WORK REQUEST – Look below for the line that has "purple plate C5:C6". Set down the lines from there through the line that has "tan brick H7 level 1 -> tan brick B3 level 1", exactly as written.

[EXTRACTED ENTRIES — start]

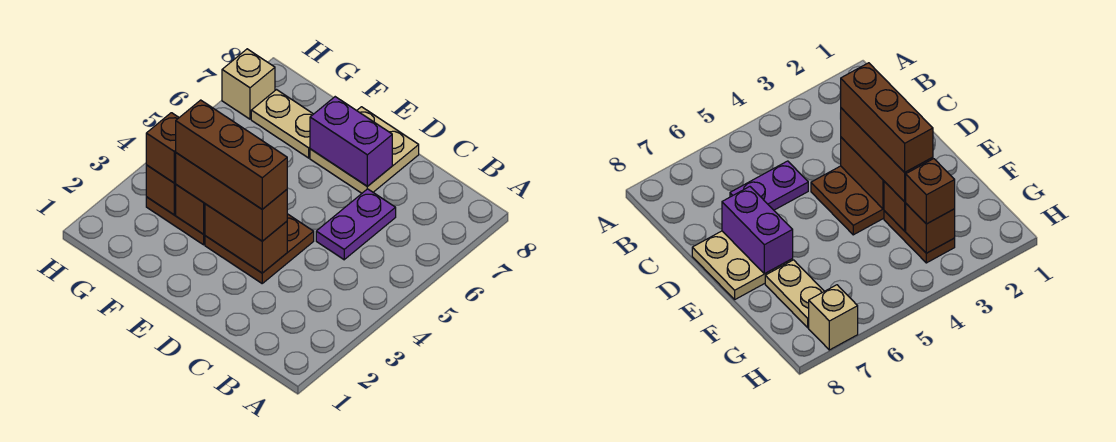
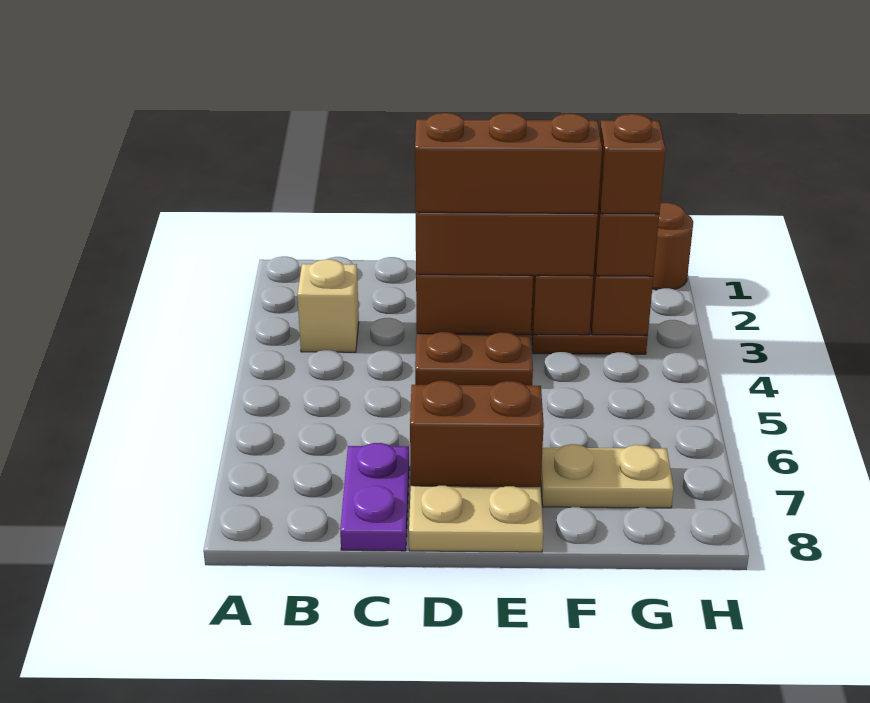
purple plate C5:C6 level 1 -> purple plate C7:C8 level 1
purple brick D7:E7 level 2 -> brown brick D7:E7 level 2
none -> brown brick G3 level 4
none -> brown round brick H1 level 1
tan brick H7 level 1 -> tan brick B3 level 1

[EXTRACTED ENTRIES — finish]
[EXTRACTED ENTRIES — start]

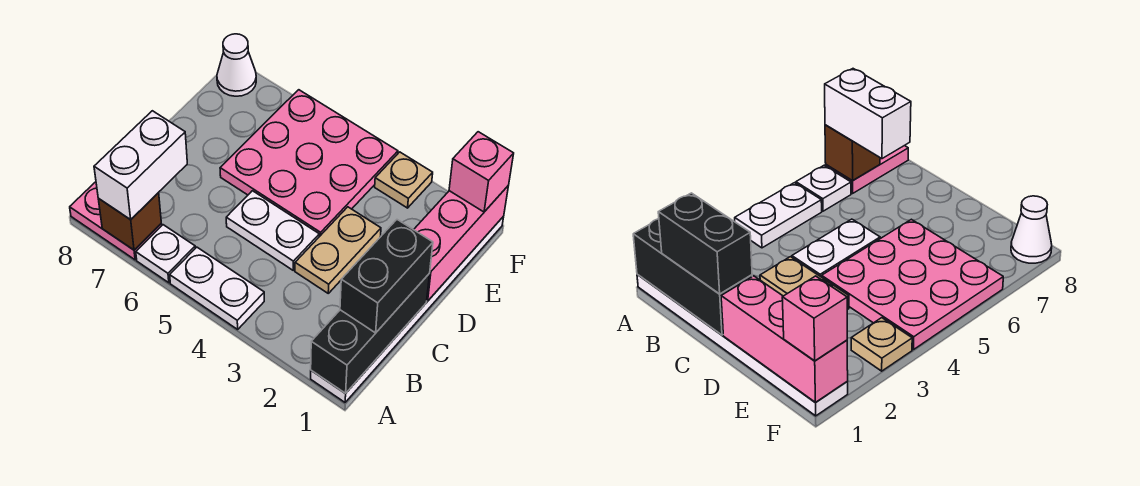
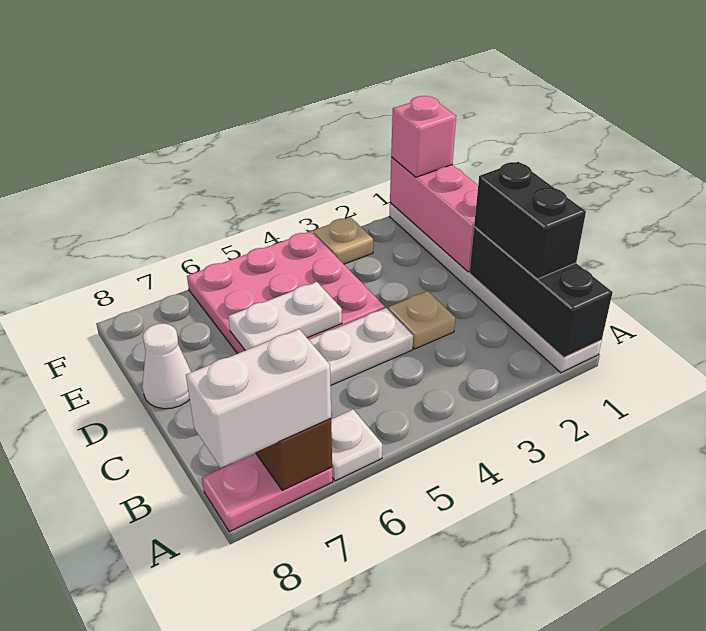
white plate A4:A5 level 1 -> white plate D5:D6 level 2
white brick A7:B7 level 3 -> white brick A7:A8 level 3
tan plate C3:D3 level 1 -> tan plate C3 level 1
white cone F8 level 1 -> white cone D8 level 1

[EXTRACTED ENTRIES — finish]

TASK RESULT –
purple plate C5:C6 level 1 -> purple plate C7:C8 level 1
purple brick D7:E7 level 2 -> brown brick D7:E7 level 2
none -> brown brick G3 level 4
none -> brown round brick H1 level 1
tan brick H7 level 1 -> tan brick B3 level 1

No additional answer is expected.